__Extracted material__
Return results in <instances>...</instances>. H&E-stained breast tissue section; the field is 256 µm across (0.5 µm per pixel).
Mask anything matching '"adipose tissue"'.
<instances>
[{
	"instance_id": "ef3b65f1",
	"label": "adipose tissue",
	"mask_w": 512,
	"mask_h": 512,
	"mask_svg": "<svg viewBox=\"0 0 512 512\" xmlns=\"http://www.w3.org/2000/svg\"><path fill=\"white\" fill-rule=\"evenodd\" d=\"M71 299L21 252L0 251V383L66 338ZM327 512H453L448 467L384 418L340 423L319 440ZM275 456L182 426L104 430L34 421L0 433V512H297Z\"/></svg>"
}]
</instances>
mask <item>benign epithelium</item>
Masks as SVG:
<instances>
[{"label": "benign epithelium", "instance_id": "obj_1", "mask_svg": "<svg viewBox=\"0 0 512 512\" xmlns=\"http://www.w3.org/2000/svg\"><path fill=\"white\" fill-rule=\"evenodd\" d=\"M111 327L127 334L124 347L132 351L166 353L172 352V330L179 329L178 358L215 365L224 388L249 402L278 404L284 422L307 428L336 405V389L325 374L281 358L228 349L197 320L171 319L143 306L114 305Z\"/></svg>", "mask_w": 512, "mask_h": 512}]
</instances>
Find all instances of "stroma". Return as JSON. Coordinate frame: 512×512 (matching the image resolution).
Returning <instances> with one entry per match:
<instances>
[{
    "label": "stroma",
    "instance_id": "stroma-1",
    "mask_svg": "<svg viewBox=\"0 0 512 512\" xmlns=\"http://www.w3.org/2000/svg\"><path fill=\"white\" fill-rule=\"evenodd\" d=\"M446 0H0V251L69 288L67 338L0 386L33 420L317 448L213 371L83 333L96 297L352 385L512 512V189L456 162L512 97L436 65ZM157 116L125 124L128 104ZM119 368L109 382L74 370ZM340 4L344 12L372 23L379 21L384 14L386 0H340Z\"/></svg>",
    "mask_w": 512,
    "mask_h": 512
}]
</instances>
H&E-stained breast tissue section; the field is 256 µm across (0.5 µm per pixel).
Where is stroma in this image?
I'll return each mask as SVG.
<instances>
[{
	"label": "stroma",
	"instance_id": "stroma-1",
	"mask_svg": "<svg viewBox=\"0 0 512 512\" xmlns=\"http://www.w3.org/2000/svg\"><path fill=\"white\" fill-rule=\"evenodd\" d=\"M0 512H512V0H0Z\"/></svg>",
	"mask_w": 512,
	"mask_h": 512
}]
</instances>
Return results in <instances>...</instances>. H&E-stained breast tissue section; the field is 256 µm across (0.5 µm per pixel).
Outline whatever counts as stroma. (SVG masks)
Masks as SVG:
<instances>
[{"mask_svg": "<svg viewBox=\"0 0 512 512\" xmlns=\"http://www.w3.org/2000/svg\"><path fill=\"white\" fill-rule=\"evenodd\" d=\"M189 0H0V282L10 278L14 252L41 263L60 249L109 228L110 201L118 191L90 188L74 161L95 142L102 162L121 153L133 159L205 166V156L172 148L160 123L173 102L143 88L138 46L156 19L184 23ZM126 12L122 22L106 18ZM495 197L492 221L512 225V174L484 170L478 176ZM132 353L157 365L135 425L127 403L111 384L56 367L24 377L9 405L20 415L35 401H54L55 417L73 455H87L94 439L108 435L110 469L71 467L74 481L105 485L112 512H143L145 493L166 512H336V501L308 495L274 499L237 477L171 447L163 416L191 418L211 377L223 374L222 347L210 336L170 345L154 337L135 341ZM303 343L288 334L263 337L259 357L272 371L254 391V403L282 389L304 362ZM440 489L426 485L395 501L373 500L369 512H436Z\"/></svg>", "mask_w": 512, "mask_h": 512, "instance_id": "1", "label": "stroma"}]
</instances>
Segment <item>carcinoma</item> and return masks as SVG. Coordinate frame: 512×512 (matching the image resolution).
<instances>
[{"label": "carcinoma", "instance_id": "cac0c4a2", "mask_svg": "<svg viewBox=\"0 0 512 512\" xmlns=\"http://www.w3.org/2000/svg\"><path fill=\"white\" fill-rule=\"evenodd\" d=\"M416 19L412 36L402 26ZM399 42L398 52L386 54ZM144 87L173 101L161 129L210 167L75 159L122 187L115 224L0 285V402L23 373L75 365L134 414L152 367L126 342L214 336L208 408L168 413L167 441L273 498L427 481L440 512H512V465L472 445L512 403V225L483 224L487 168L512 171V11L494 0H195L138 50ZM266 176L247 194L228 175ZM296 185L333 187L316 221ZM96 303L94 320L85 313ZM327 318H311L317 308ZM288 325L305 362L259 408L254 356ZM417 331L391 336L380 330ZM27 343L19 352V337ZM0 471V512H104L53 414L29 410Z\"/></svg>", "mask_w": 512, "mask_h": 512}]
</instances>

__Written exercise__
Make a verbatim copy of every entry shown above.

__Exercise result__
Return results in <instances>...</instances>. H&E-stained breast tissue section; the field is 256 µm across (0.5 µm per pixel).
Mask anything matching '"adipose tissue"'.
<instances>
[{
	"instance_id": "ef3b65f1",
	"label": "adipose tissue",
	"mask_w": 512,
	"mask_h": 512,
	"mask_svg": "<svg viewBox=\"0 0 512 512\" xmlns=\"http://www.w3.org/2000/svg\"><path fill=\"white\" fill-rule=\"evenodd\" d=\"M71 299L21 252L0 251V383L66 338ZM327 512H453L448 467L384 418L340 423L319 440ZM275 456L182 426L104 430L34 421L0 433V512H297Z\"/></svg>"
}]
</instances>
mask <item>benign epithelium</item>
Masks as SVG:
<instances>
[{"label": "benign epithelium", "instance_id": "obj_1", "mask_svg": "<svg viewBox=\"0 0 512 512\" xmlns=\"http://www.w3.org/2000/svg\"><path fill=\"white\" fill-rule=\"evenodd\" d=\"M111 327L127 334L124 347L132 351L166 353L172 352V330L179 329L178 358L215 365L224 388L249 402L278 404L284 422L307 428L336 405V389L325 374L281 358L228 349L197 320L171 319L143 306L114 305Z\"/></svg>", "mask_w": 512, "mask_h": 512}]
</instances>
Find all instances of "stroma". Return as JSON. Coordinate frame: 512×512 (matching the image resolution).
Returning <instances> with one entry per match:
<instances>
[{
    "label": "stroma",
    "instance_id": "stroma-1",
    "mask_svg": "<svg viewBox=\"0 0 512 512\" xmlns=\"http://www.w3.org/2000/svg\"><path fill=\"white\" fill-rule=\"evenodd\" d=\"M446 0H0V251L69 288L67 338L0 386L33 420L317 448L213 371L83 333L96 297L352 385L512 512V189L456 162L512 97L436 65ZM157 116L125 124L128 104ZM119 368L109 382L74 370ZM340 4L344 12L372 23L379 21L384 14L386 0H340Z\"/></svg>",
    "mask_w": 512,
    "mask_h": 512
}]
</instances>
H&E-stained breast tissue section; the field is 256 µm across (0.5 µm per pixel).
Where is stroma in this image?
I'll return each mask as SVG.
<instances>
[{
	"label": "stroma",
	"instance_id": "stroma-1",
	"mask_svg": "<svg viewBox=\"0 0 512 512\" xmlns=\"http://www.w3.org/2000/svg\"><path fill=\"white\" fill-rule=\"evenodd\" d=\"M0 512H512V0H0Z\"/></svg>",
	"mask_w": 512,
	"mask_h": 512
}]
</instances>
Return results in <instances>...</instances>. H&E-stained breast tissue section; the field is 256 µm across (0.5 µm per pixel).
Outline whatever counts as stroma. (SVG masks)
Masks as SVG:
<instances>
[{"mask_svg": "<svg viewBox=\"0 0 512 512\" xmlns=\"http://www.w3.org/2000/svg\"><path fill=\"white\" fill-rule=\"evenodd\" d=\"M189 0H0V282L10 278L14 252L41 263L60 249L109 228L110 201L118 191L90 188L74 161L95 142L102 162L121 153L133 159L205 166V156L172 148L160 123L173 102L143 88L138 46L156 19L184 23ZM126 12L122 22L106 18ZM495 197L492 221L512 225V174L484 170L478 176ZM132 353L157 365L135 425L127 403L111 384L56 367L24 377L9 405L20 415L35 401H54L55 417L73 455H87L94 439L108 435L110 469L71 467L74 481L105 485L112 512H143L145 493L166 512H336V501L308 495L274 499L237 477L171 447L163 416L191 418L211 377L223 374L222 347L210 336L170 345L154 337L135 341ZM303 343L288 334L263 337L259 357L272 371L254 391V403L282 389L304 362ZM440 489L426 485L395 501L373 500L369 512H436Z\"/></svg>", "mask_w": 512, "mask_h": 512, "instance_id": "1", "label": "stroma"}]
</instances>
Segment <item>carcinoma</item> and return masks as SVG. Coordinate frame: 512×512 (matching the image resolution).
<instances>
[{"label": "carcinoma", "instance_id": "cac0c4a2", "mask_svg": "<svg viewBox=\"0 0 512 512\" xmlns=\"http://www.w3.org/2000/svg\"><path fill=\"white\" fill-rule=\"evenodd\" d=\"M416 19L412 36L402 26ZM399 42L398 52L386 54ZM144 87L173 101L161 129L210 167L75 159L122 187L115 224L0 285V402L23 373L75 365L134 414L152 367L126 342L214 336L208 408L168 413L167 441L273 498L427 481L440 512H512V465L472 445L512 403V225L483 224L487 168L512 171V11L494 0H195L138 50ZM266 176L247 194L228 175ZM296 185L333 187L316 221ZM96 303L94 320L85 313ZM327 318H311L317 308ZM288 325L305 362L259 408L254 356ZM417 331L391 336L380 330ZM27 343L19 352V337ZM0 471V512H104L53 414L29 410Z\"/></svg>", "mask_w": 512, "mask_h": 512}]
</instances>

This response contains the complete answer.